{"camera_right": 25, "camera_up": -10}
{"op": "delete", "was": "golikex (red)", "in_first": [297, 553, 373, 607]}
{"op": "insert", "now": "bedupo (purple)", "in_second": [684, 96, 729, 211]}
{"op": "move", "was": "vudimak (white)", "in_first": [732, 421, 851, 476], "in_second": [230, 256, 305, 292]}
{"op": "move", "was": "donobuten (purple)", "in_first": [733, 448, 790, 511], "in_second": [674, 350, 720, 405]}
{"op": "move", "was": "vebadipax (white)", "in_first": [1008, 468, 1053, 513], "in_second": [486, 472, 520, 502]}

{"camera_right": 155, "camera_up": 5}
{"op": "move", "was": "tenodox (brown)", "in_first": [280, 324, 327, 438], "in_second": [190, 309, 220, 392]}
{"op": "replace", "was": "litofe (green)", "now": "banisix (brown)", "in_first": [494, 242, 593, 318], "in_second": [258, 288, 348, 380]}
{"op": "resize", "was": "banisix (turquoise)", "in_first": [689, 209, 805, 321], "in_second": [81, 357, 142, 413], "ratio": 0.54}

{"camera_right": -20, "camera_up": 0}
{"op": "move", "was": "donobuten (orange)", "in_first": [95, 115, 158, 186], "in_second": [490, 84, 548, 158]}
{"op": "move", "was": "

****

Exercise brief: Every entry should be output again exactly as written.

Exercise answer:
{"camera_right": 25, "camera_up": -10}
{"op": "delete", "was": "golikex (red)", "in_first": [297, 553, 373, 607]}
{"op": "insert", "now": "bedupo (purple)", "in_second": [684, 96, 729, 211]}
{"op": "move", "was": "vudimak (white)", "in_first": [732, 421, 851, 476], "in_second": [230, 256, 305, 292]}
{"op": "move", "was": "donobuten (purple)", "in_first": [733, 448, 790, 511], "in_second": [674, 350, 720, 405]}
{"op": "move", "was": "vebadipax (white)", "in_first": [1008, 468, 1053, 513], "in_second": [486, 472, 520, 502]}

{"camera_right": 155, "camera_up": 5}
{"op": "move", "was": "tenodox (brown)", "in_first": [280, 324, 327, 438], "in_second": [190, 309, 220, 392]}
{"op": "replace", "was": "litofe (green)", "now": "banisix (brown)", "in_first": [494, 242, 593, 318], "in_second": [258, 288, 348, 380]}
{"op": "resize", "was": "banisix (turquoise)", "in_first": [689, 209, 805, 321], "in_second": [81, 357, 142, 413], "ratio": 0.54}

{"camera_right": -20, "camera_up": 0}
{"op": "move", "was": "donobuten (orange)", "in_first": [95, 115, 158, 186], "in_second": [490, 84, 548, 158]}
{"op": "move", "was": "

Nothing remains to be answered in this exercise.